╭──

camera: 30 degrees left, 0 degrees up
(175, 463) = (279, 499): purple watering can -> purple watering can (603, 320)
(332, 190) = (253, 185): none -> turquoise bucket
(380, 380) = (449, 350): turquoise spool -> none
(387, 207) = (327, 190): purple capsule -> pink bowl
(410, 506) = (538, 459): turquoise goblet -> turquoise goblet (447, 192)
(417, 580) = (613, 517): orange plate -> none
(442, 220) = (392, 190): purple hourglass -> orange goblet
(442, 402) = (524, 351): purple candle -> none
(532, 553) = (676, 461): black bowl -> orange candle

╰──
╭──

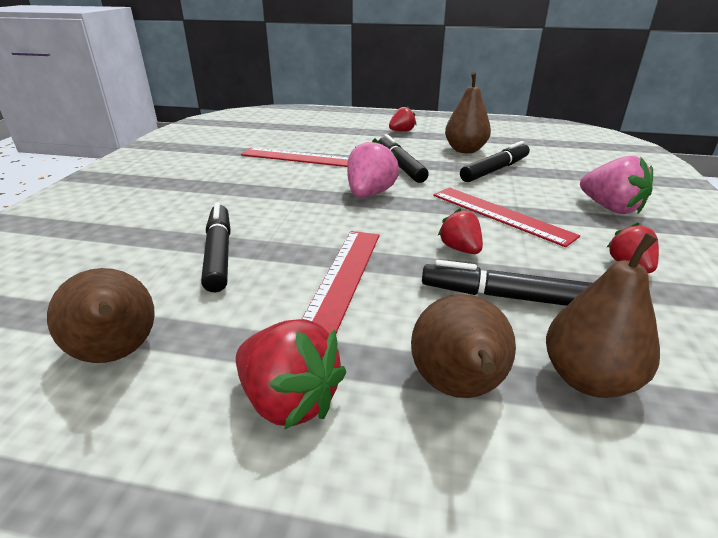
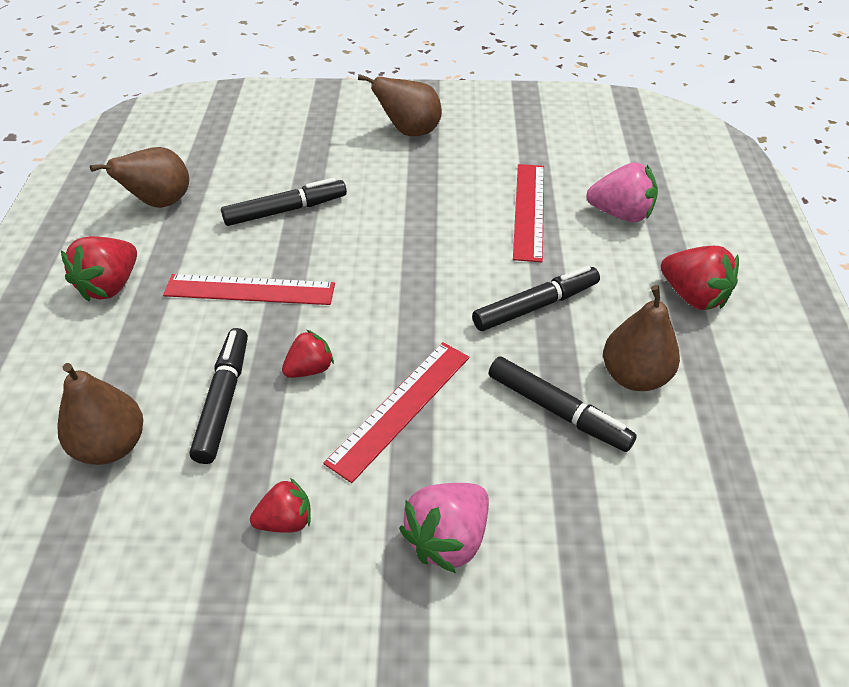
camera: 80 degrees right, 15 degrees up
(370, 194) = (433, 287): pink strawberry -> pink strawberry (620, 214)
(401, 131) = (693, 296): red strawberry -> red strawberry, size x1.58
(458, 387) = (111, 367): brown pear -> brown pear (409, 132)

╰──

**TASK TO COMPLETE**:
In the listing above, find the line with "camera: 30 degrees left, 0 degrees up" and the line with "(532, 553) = (676, 461): black"; set down exactly those two lines and every line between them, nothing more.

**ANSWER**:
camera: 30 degrees left, 0 degrees up
(175, 463) = (279, 499): purple watering can -> purple watering can (603, 320)
(332, 190) = (253, 185): none -> turquoise bucket
(380, 380) = (449, 350): turquoise spool -> none
(387, 207) = (327, 190): purple capsule -> pink bowl
(410, 506) = (538, 459): turquoise goblet -> turquoise goblet (447, 192)
(417, 580) = (613, 517): orange plate -> none
(442, 220) = (392, 190): purple hourglass -> orange goblet
(442, 402) = (524, 351): purple candle -> none
(532, 553) = (676, 461): black bowl -> orange candle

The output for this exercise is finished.